Copy out all lines of the listing below that hold "yellow".
***
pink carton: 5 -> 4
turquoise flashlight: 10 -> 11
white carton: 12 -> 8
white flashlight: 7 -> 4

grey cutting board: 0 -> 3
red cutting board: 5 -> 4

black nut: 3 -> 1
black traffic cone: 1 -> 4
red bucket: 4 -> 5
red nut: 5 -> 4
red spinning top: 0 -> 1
***
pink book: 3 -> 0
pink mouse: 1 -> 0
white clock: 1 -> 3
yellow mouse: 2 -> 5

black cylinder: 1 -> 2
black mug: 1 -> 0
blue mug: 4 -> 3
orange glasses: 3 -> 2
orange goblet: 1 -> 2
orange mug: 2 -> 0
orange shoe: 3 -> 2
***
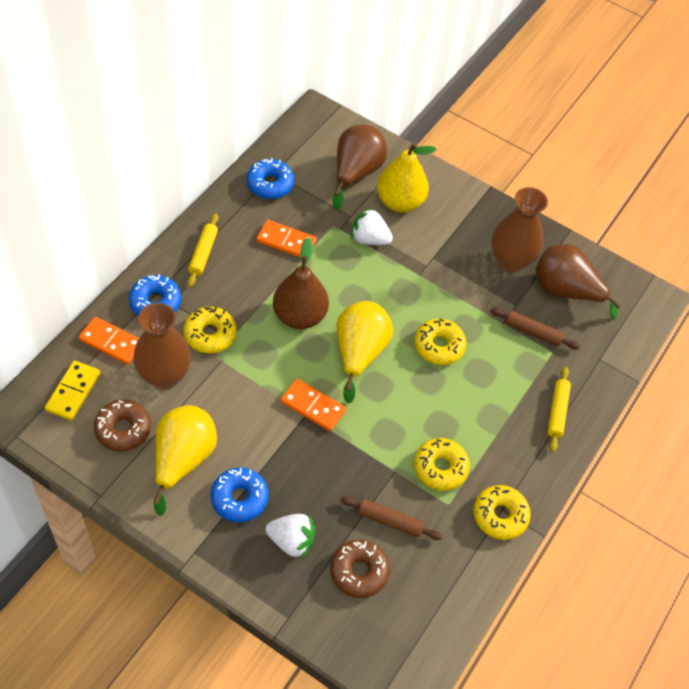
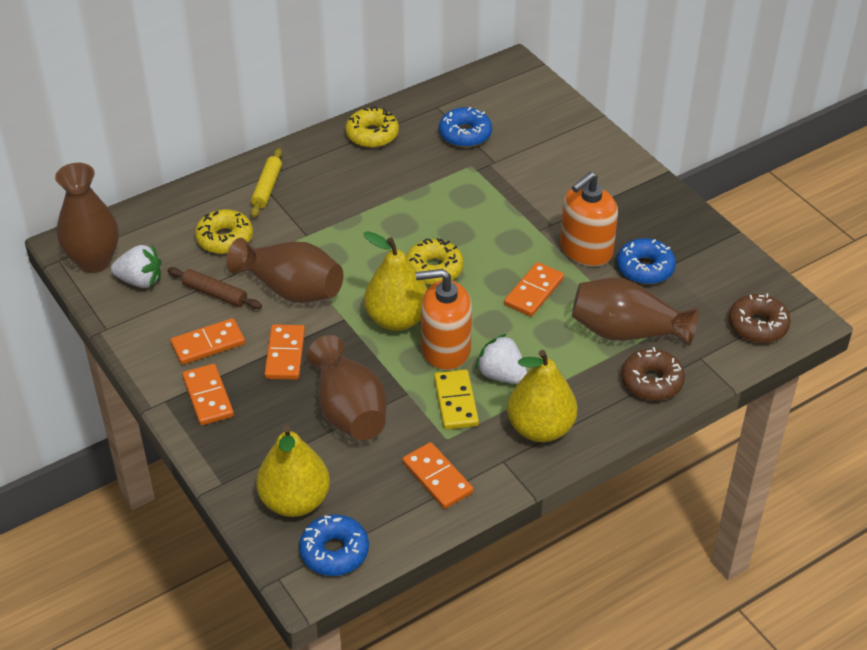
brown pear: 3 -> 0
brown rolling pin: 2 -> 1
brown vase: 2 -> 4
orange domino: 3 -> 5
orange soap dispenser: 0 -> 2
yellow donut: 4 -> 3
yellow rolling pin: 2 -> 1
***
[ANSWER TO THE EXERCISE]
yellow mouse: 2 -> 5
yellow donut: 4 -> 3
yellow rolling pin: 2 -> 1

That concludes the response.